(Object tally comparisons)
▽

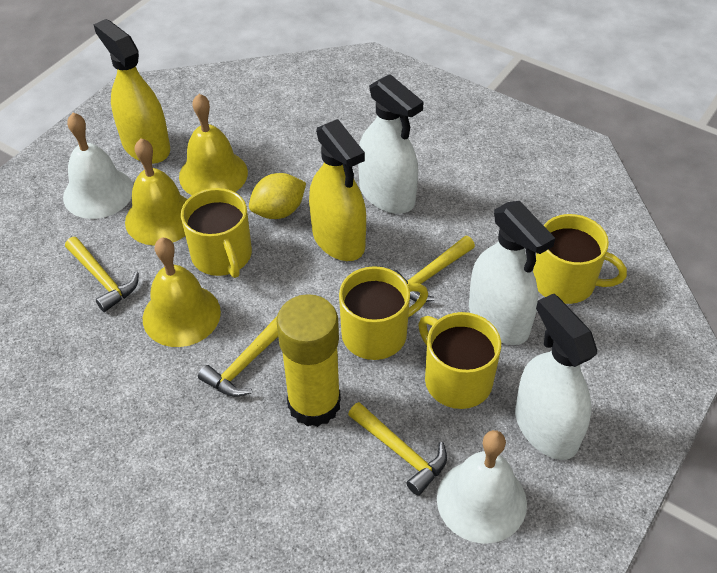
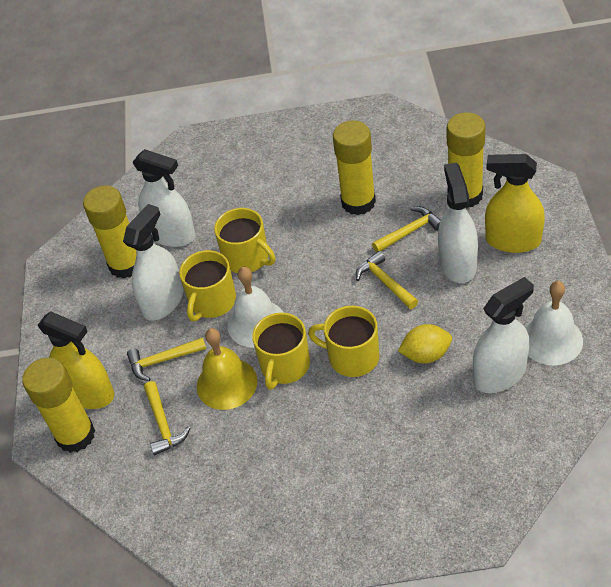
white spray bottle: [358,74,424,214] [469,201,555,345] [515,293,597,460] = 3 -> [123,204,184,321] [133,149,195,247] [438,163,478,283] [473,277,534,393] = 4
yellow bell: [125,138,188,246] [143,238,221,347] [179,94,248,195] = 3 -> [197,328,257,410] = 1
yellow glue stick: [276,294,341,427] = 1 -> [22,358,95,453] [83,185,136,279] [333,120,376,215] [447,112,486,208] = 4

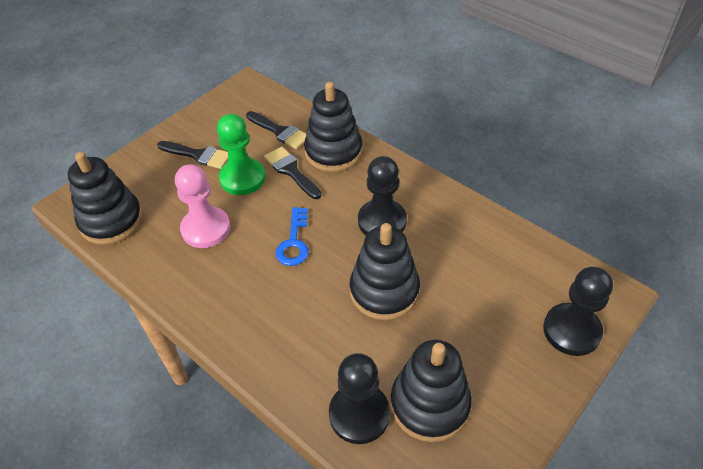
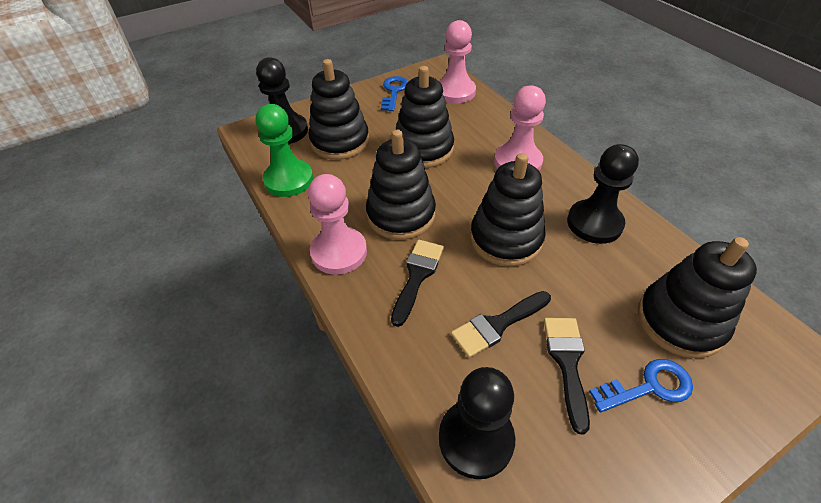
black stacking toy: [68,152,143,245] [304,82,362,172] [350,223,420,320] [390,340,472,442] = 4 -> [308,59,369,160] [366,130,436,240] [396,66,454,168] [470,153,546,267] [638,237,757,358] = 5
blue key: [275,207,309,266] = 1 -> [381,76,409,111] [589,359,693,412] = 2
pink pawn: [175,164,230,248] = 1 -> [308,174,367,275] [439,20,476,104] [494,85,546,171] = 3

△

• Job: Output only the lines from the line that contains "black stacking toy: [68,152,143,245]" through the end of the entries, both included, exactly as they appear.

• Task response:
black stacking toy: [68,152,143,245] [304,82,362,172] [350,223,420,320] [390,340,472,442] = 4 -> [308,59,369,160] [366,130,436,240] [396,66,454,168] [470,153,546,267] [638,237,757,358] = 5
blue key: [275,207,309,266] = 1 -> [381,76,409,111] [589,359,693,412] = 2
pink pawn: [175,164,230,248] = 1 -> [308,174,367,275] [439,20,476,104] [494,85,546,171] = 3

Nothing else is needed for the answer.